# Work task
An exact transcription of all the records below is required, without any images.
[Data records — start]
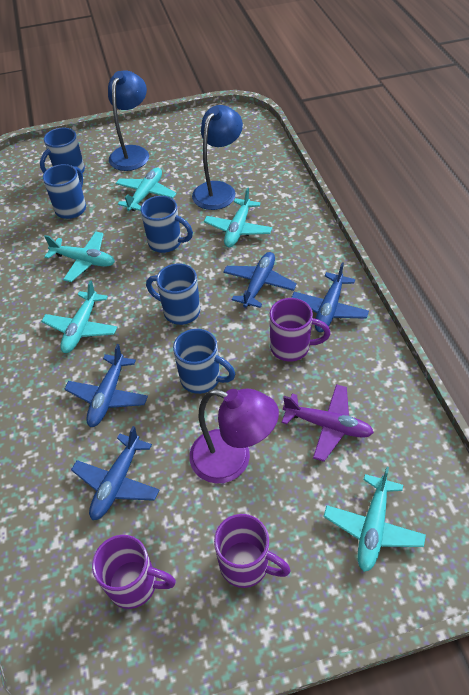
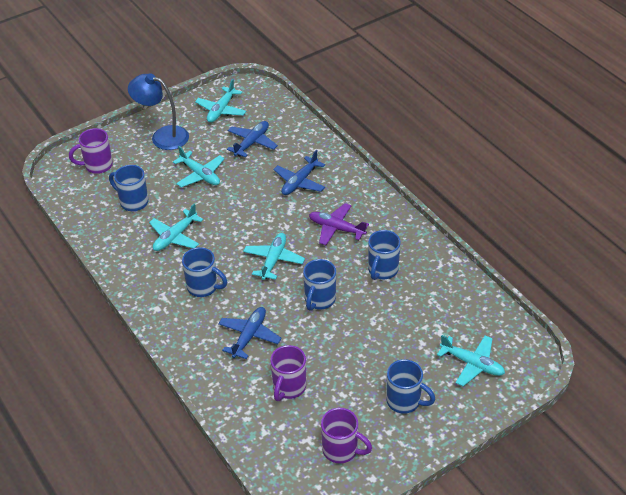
blue lamp: 2 -> 1
blue plane: 4 -> 3
purple lamp: 1 -> 0

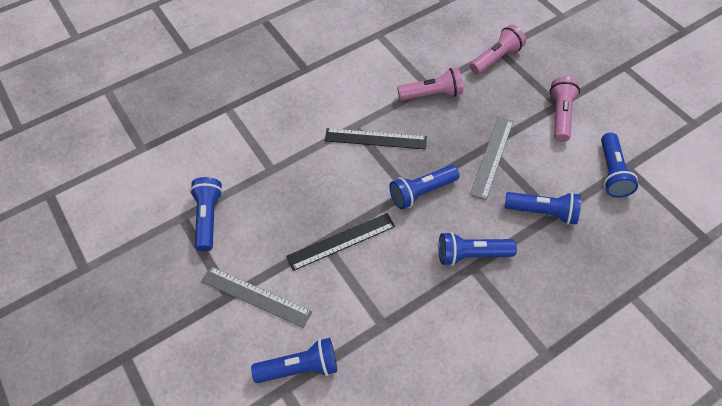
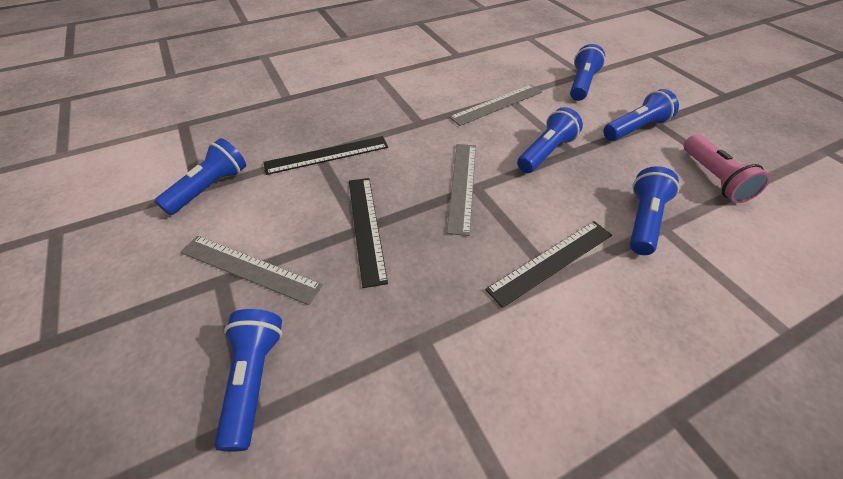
black ruler: 2 -> 3
grey ruler: 2 -> 3
pink flashlight: 3 -> 1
[Data records — finish]
# Response for this exercise
blue lamp: 2 -> 1
blue plane: 4 -> 3
purple lamp: 1 -> 0

black ruler: 2 -> 3
grey ruler: 2 -> 3
pink flashlight: 3 -> 1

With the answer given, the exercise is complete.